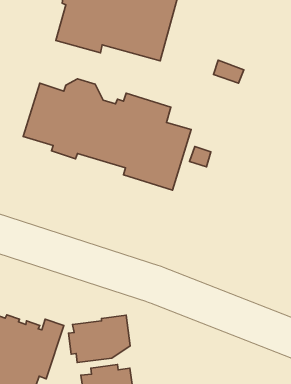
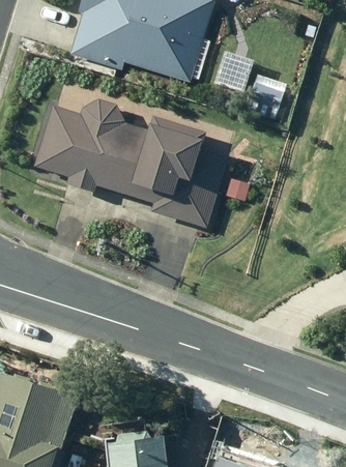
building: [68,315,130,363] -> none

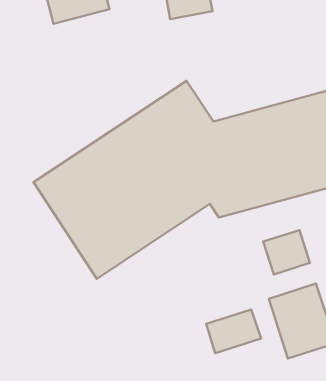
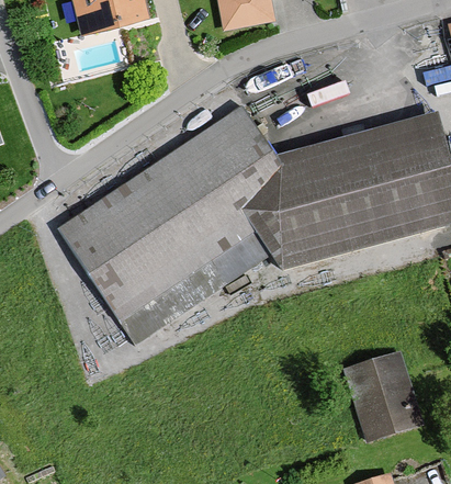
building: [263,230,310,275] -> none
building: [206,309,261,353] -> none

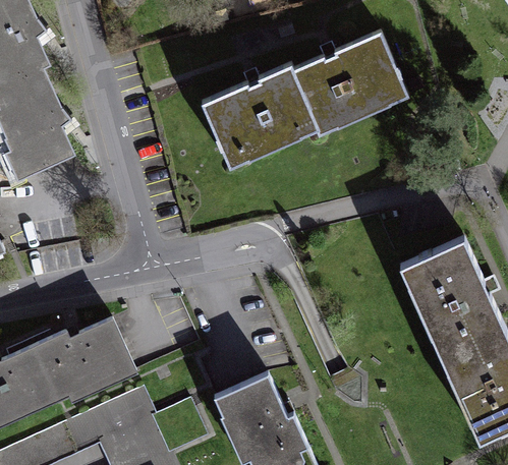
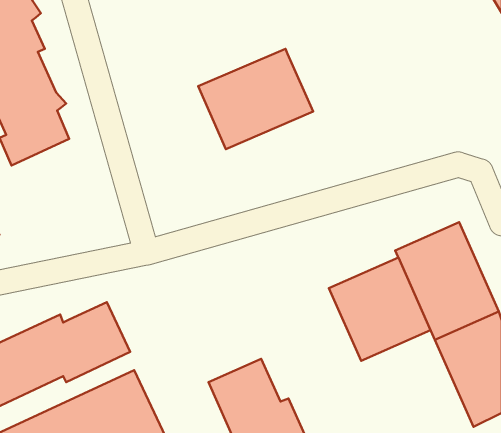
building: [292,32,408,133] -> none
building: none -> [329,257,431,361]

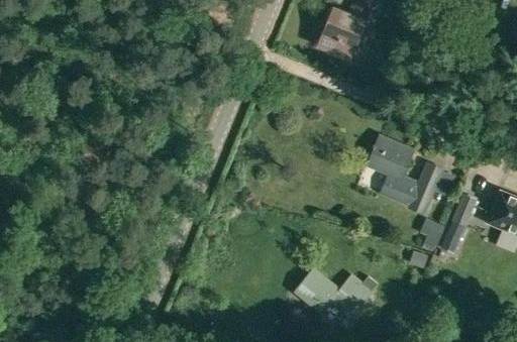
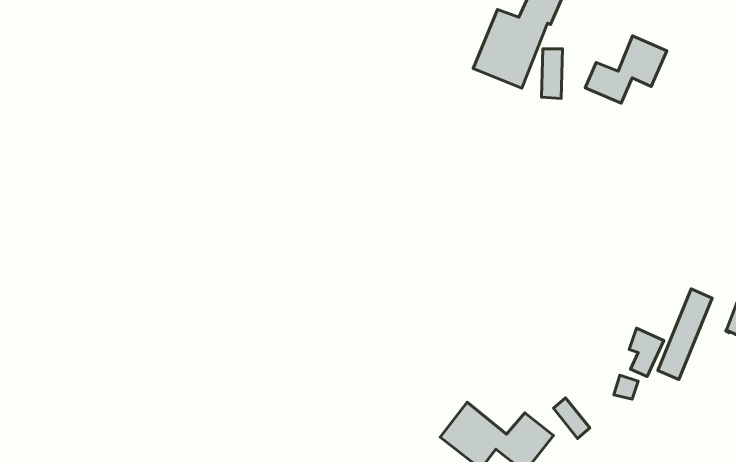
building: none -> [585,36,667,103]
building: [368,136,443,216] -> none

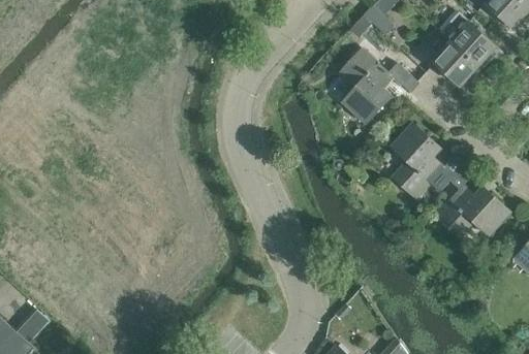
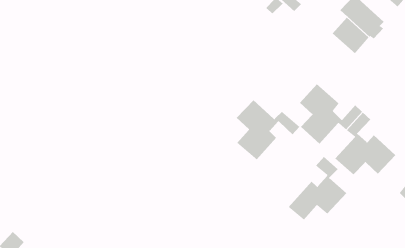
building: [340,50,419,125] -> [236,99,300,160]
building: none -> [288,156,347,220]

+ + + + +

» TASK DIRECTIONS:
Any picture found in the records stays out, while everything else is copied exactly.

» REPLY TO THE EXERCISE:
building: [68,315,130,363] -> none

building: [263,230,310,275] -> none
building: [206,309,261,353] -> none

building: [292,32,408,133] -> none
building: none -> [329,257,431,361]

building: none -> [585,36,667,103]
building: [368,136,443,216] -> none

building: [340,50,419,125] -> [236,99,300,160]
building: none -> [288,156,347,220]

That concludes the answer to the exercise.